**THE RECORDS:**
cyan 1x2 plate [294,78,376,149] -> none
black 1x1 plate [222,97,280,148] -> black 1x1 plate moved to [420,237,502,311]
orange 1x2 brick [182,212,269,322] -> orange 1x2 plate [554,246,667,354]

* * *

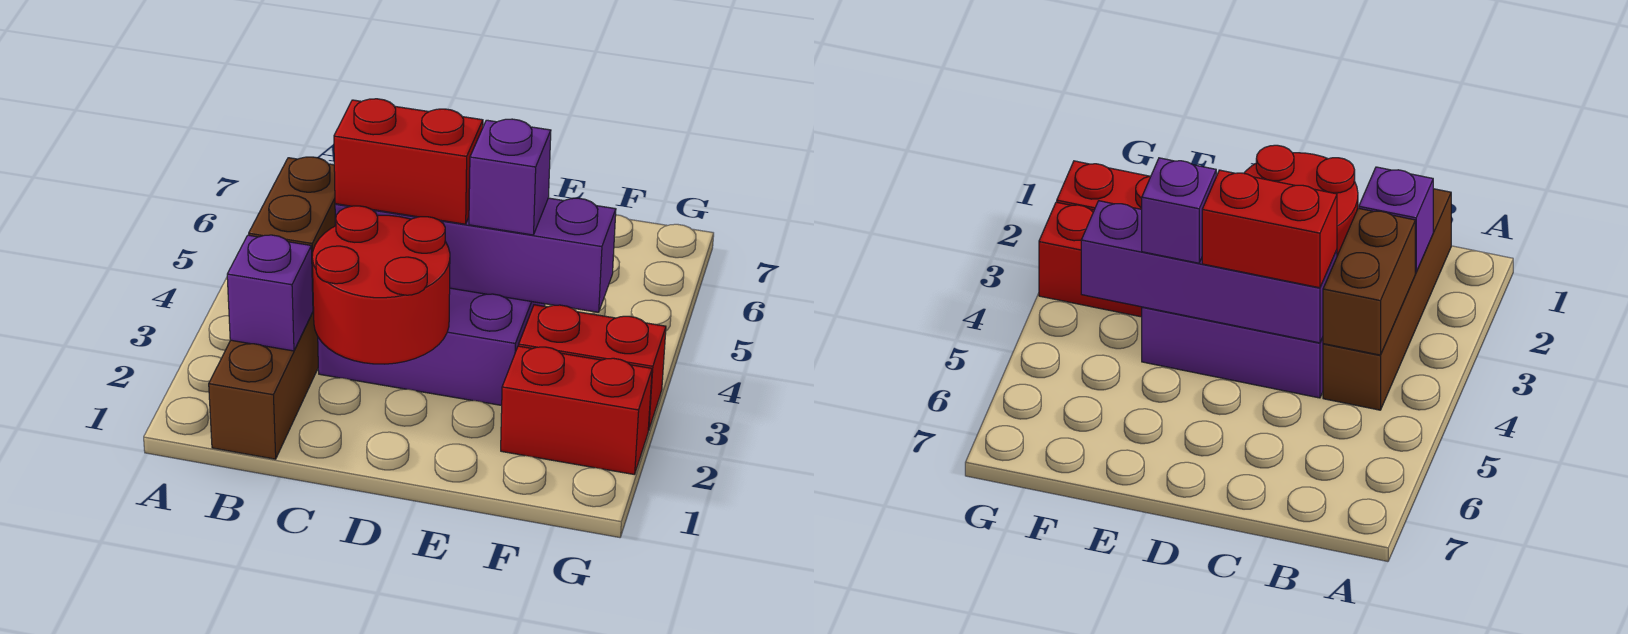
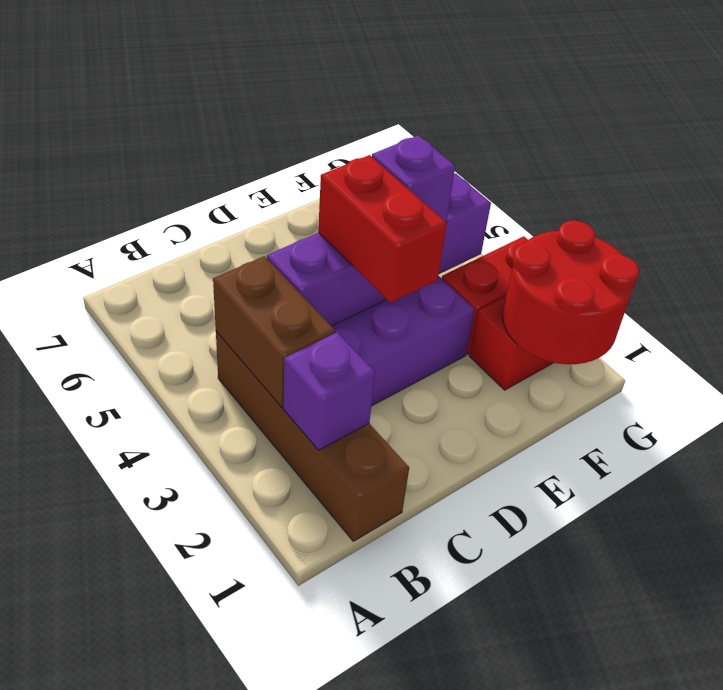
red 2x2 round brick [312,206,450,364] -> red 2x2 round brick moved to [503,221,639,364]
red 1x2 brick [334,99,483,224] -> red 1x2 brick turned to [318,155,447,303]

**PROBLEM REQUIREMENTS:** Transcribe each line of the data above, unaltered, from the one where "cyan 1x2 plate [294,78,376,149] -> none" appears to the one where "orange 1x2 brick" appears, inclusive of both.

**OUTPUT FOR THIS EXERCISE:**
cyan 1x2 plate [294,78,376,149] -> none
black 1x1 plate [222,97,280,148] -> black 1x1 plate moved to [420,237,502,311]
orange 1x2 brick [182,212,269,322] -> orange 1x2 plate [554,246,667,354]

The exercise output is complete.